= ENTRIES PROVIDED =
+-------+
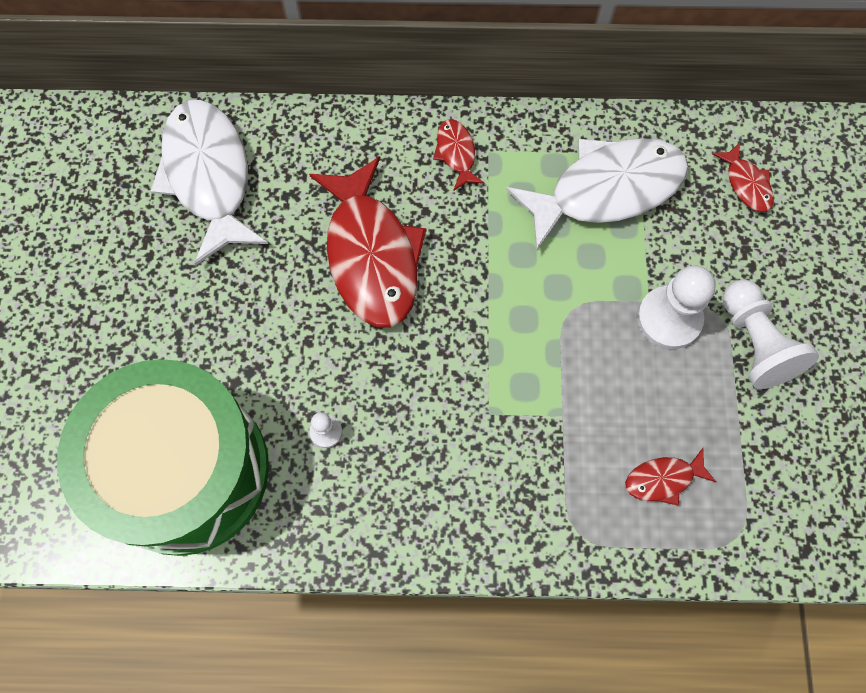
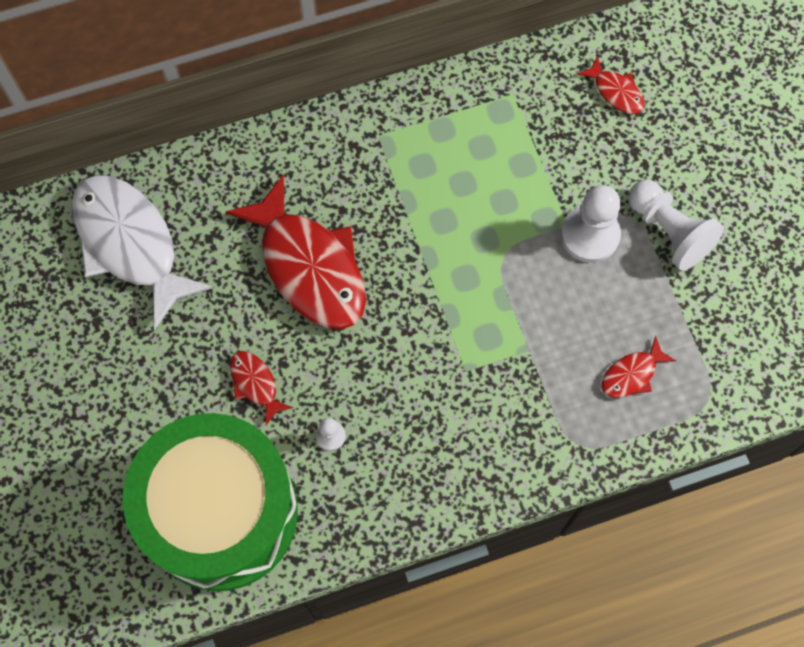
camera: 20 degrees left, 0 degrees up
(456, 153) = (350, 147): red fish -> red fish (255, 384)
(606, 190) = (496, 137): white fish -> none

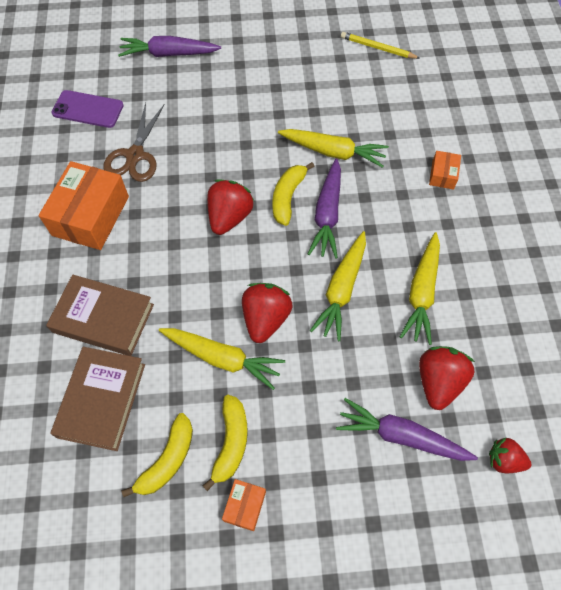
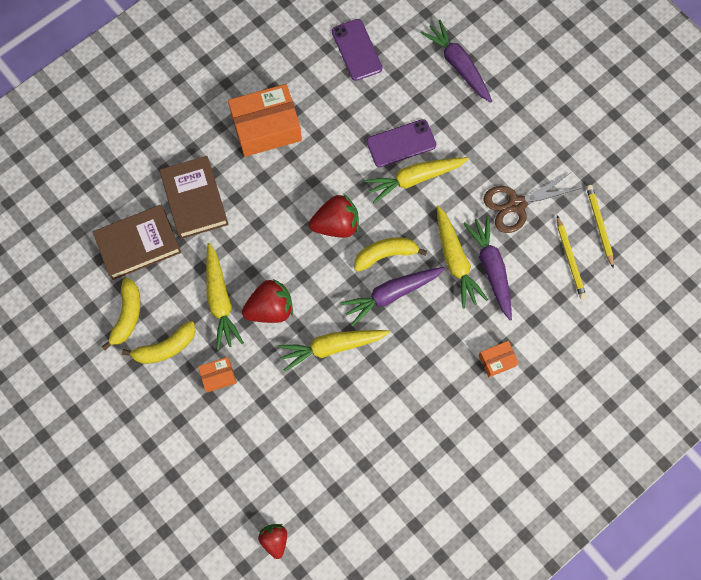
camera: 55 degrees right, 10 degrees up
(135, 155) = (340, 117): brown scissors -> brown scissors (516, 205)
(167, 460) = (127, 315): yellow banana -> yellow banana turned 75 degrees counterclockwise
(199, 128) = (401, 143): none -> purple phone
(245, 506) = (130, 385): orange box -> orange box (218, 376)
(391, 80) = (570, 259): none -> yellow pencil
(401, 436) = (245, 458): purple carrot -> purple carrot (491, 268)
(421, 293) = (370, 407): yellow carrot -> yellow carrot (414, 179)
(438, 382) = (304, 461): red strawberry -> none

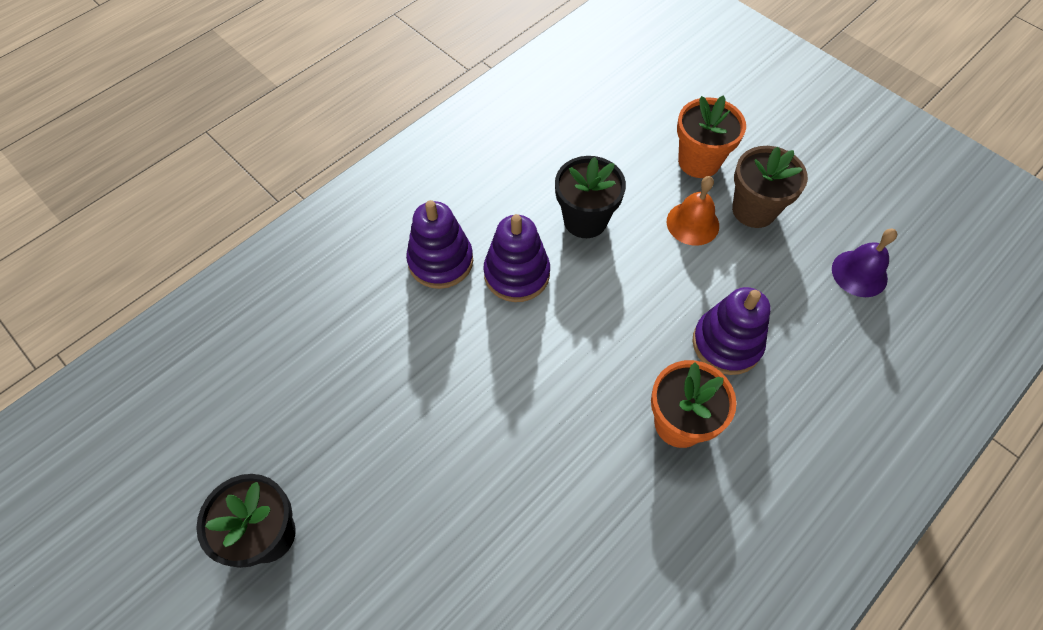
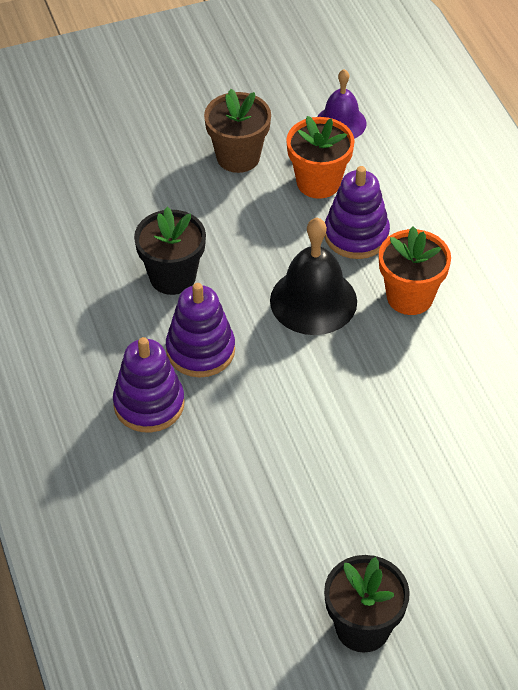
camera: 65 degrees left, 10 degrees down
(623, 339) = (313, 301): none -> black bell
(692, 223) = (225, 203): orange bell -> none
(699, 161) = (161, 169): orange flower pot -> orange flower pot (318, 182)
+-------+
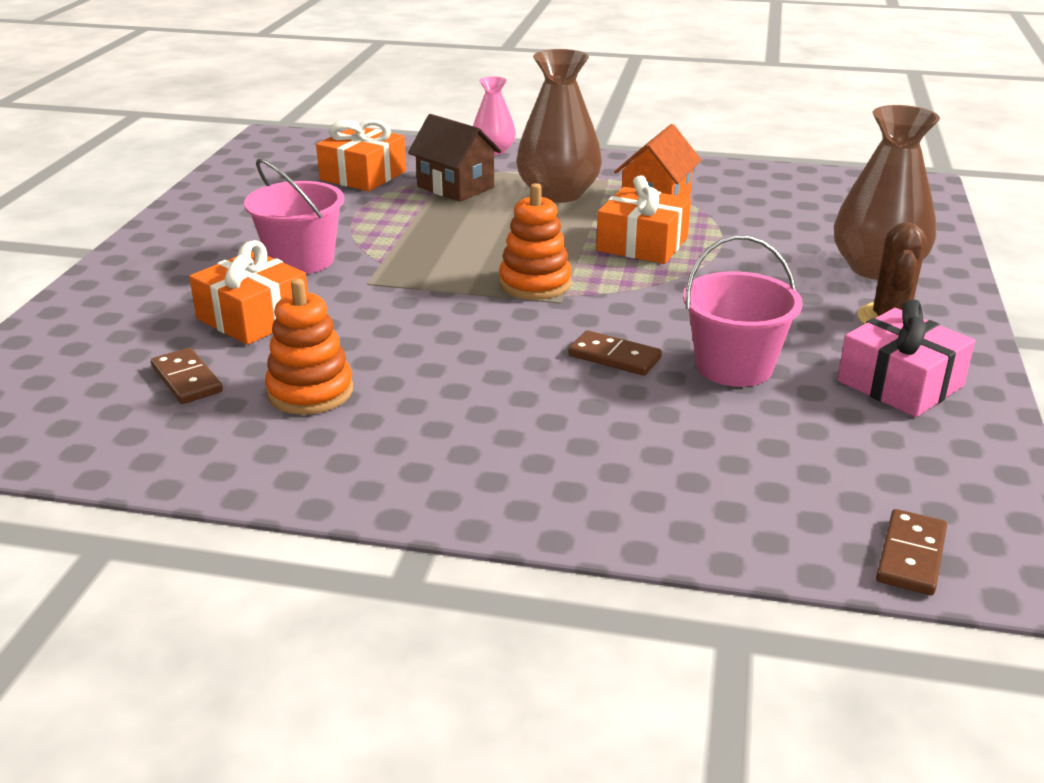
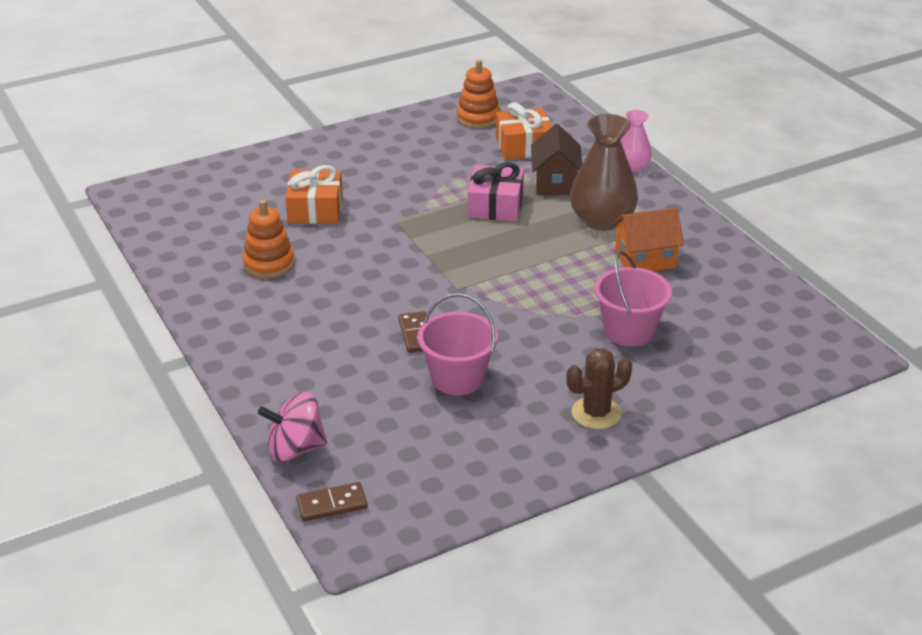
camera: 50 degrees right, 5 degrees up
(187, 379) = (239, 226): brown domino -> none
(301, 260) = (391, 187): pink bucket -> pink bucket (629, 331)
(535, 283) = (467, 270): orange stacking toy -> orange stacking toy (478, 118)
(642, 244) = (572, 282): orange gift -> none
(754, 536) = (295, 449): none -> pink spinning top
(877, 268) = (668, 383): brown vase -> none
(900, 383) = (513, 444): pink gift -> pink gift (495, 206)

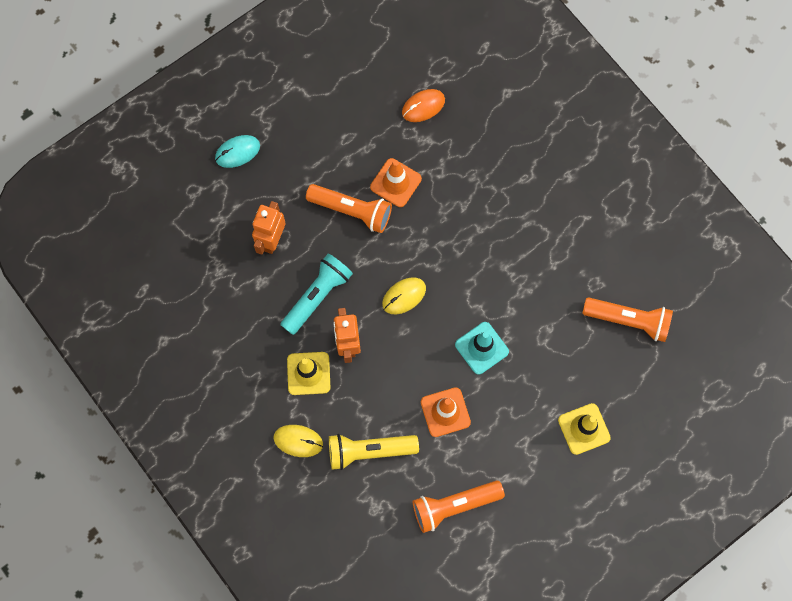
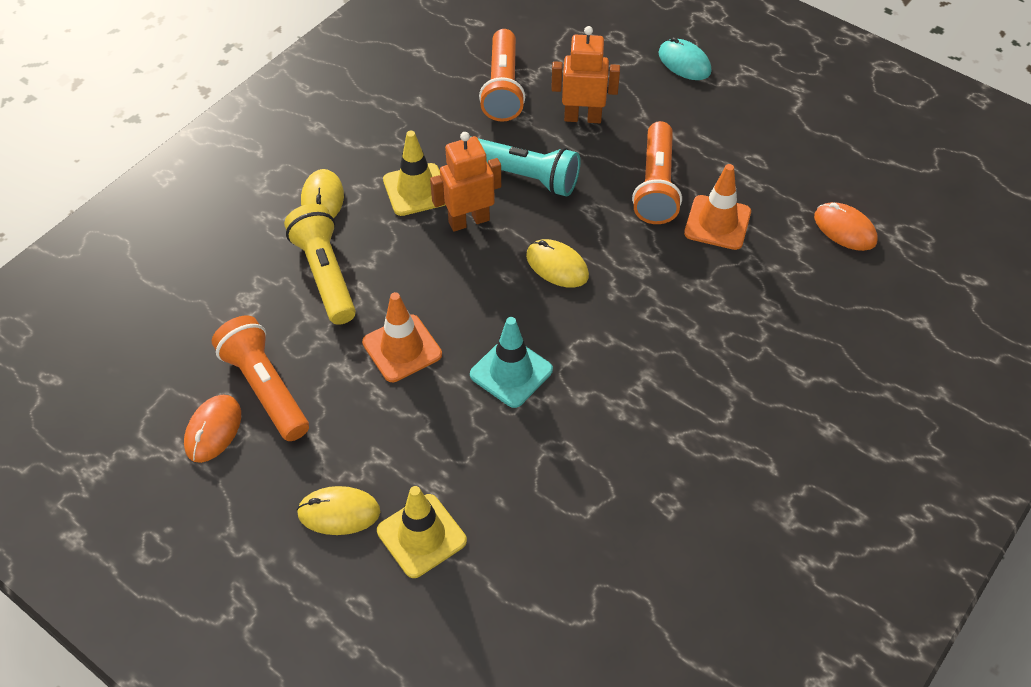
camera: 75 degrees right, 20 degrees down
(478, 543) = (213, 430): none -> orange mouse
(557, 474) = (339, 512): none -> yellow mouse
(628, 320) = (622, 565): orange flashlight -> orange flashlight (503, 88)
+-------+
= WHAT THIS TASK INVOLVES =
Take the material above from the line bearing "camera: 20 degrees left, 0 degrees up" through the line bearing "(699, 161) = (161, 169): orange" and write it out exactly, both end lines included. Pictures stay out.

= RESULT OF THIS TASK =
camera: 20 degrees left, 0 degrees up
(456, 153) = (350, 147): red fish -> red fish (255, 384)
(606, 190) = (496, 137): white fish -> none

camera: 55 degrees right, 10 degrees up
(135, 155) = (340, 117): brown scissors -> brown scissors (516, 205)
(167, 460) = (127, 315): yellow banana -> yellow banana turned 75 degrees counterclockwise
(199, 128) = (401, 143): none -> purple phone
(245, 506) = (130, 385): orange box -> orange box (218, 376)
(391, 80) = (570, 259): none -> yellow pencil
(401, 436) = (245, 458): purple carrot -> purple carrot (491, 268)
(421, 293) = (370, 407): yellow carrot -> yellow carrot (414, 179)
(438, 382) = (304, 461): red strawberry -> none

camera: 65 degrees left, 10 degrees down
(623, 339) = (313, 301): none -> black bell
(692, 223) = (225, 203): orange bell -> none
(699, 161) = (161, 169): orange flower pot -> orange flower pot (318, 182)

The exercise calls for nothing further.